## DATA SHOWN
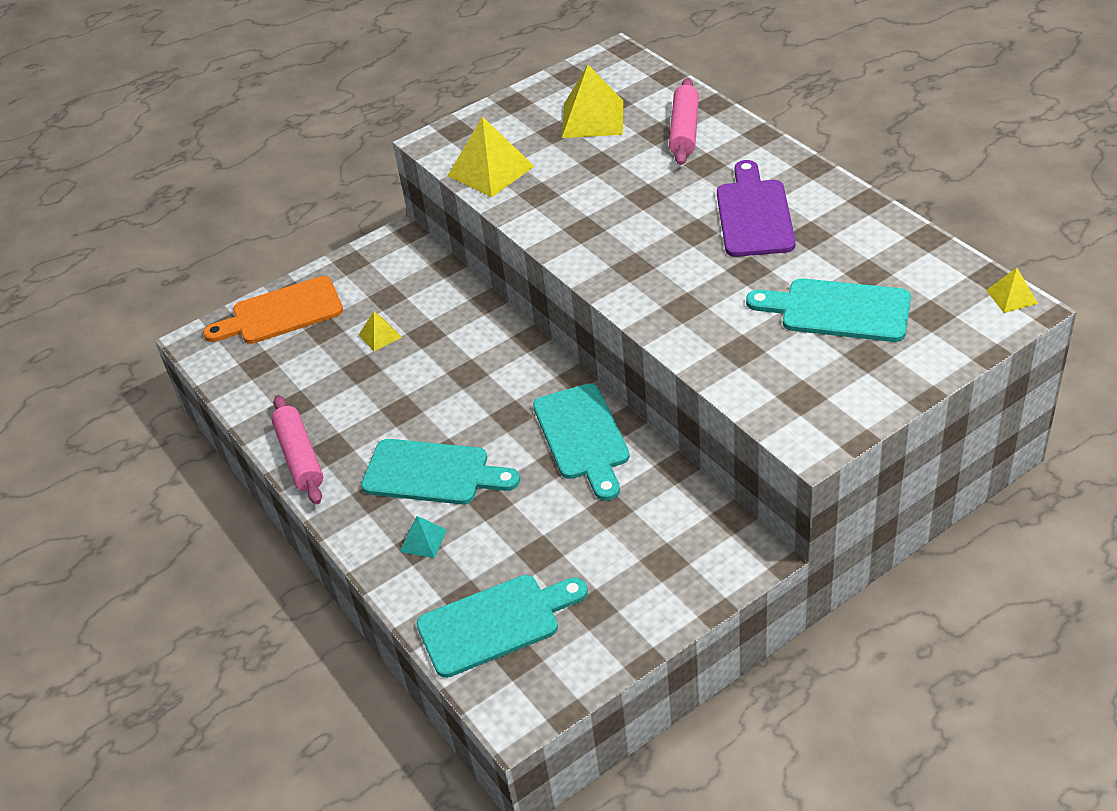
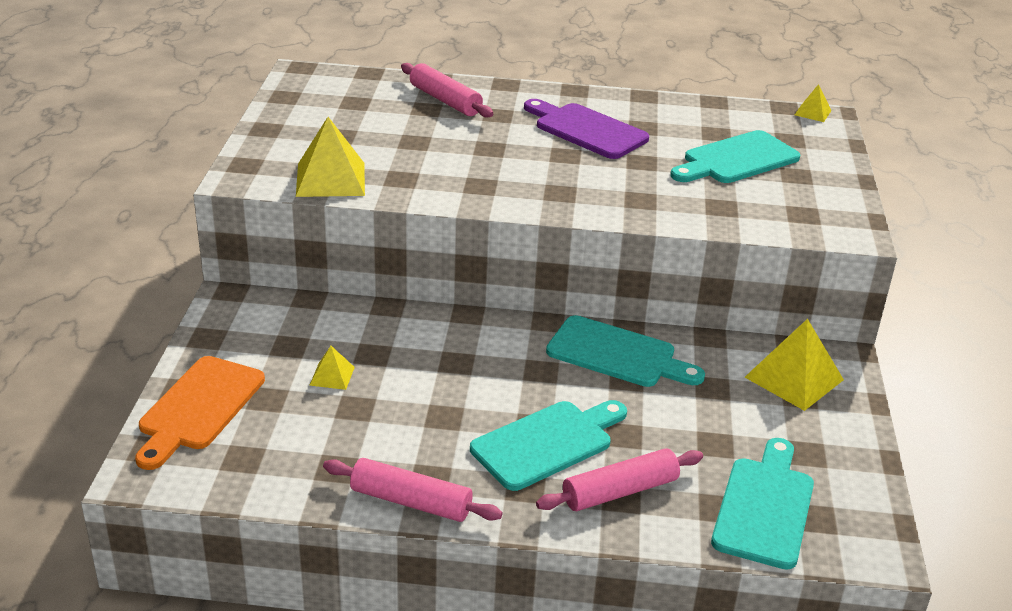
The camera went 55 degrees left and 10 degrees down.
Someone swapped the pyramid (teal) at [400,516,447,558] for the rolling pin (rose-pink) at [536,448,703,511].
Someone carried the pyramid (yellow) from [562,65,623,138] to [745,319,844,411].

## INSTRUCTIONS TO FOLLOW
Give the listing again word for word. Skip every image.

## RESULT OF THIS EXERCISE
The camera went 55 degrees left and 10 degrees down.
Someone swapped the pyramid (teal) at [400,516,447,558] for the rolling pin (rose-pink) at [536,448,703,511].
Someone carried the pyramid (yellow) from [562,65,623,138] to [745,319,844,411].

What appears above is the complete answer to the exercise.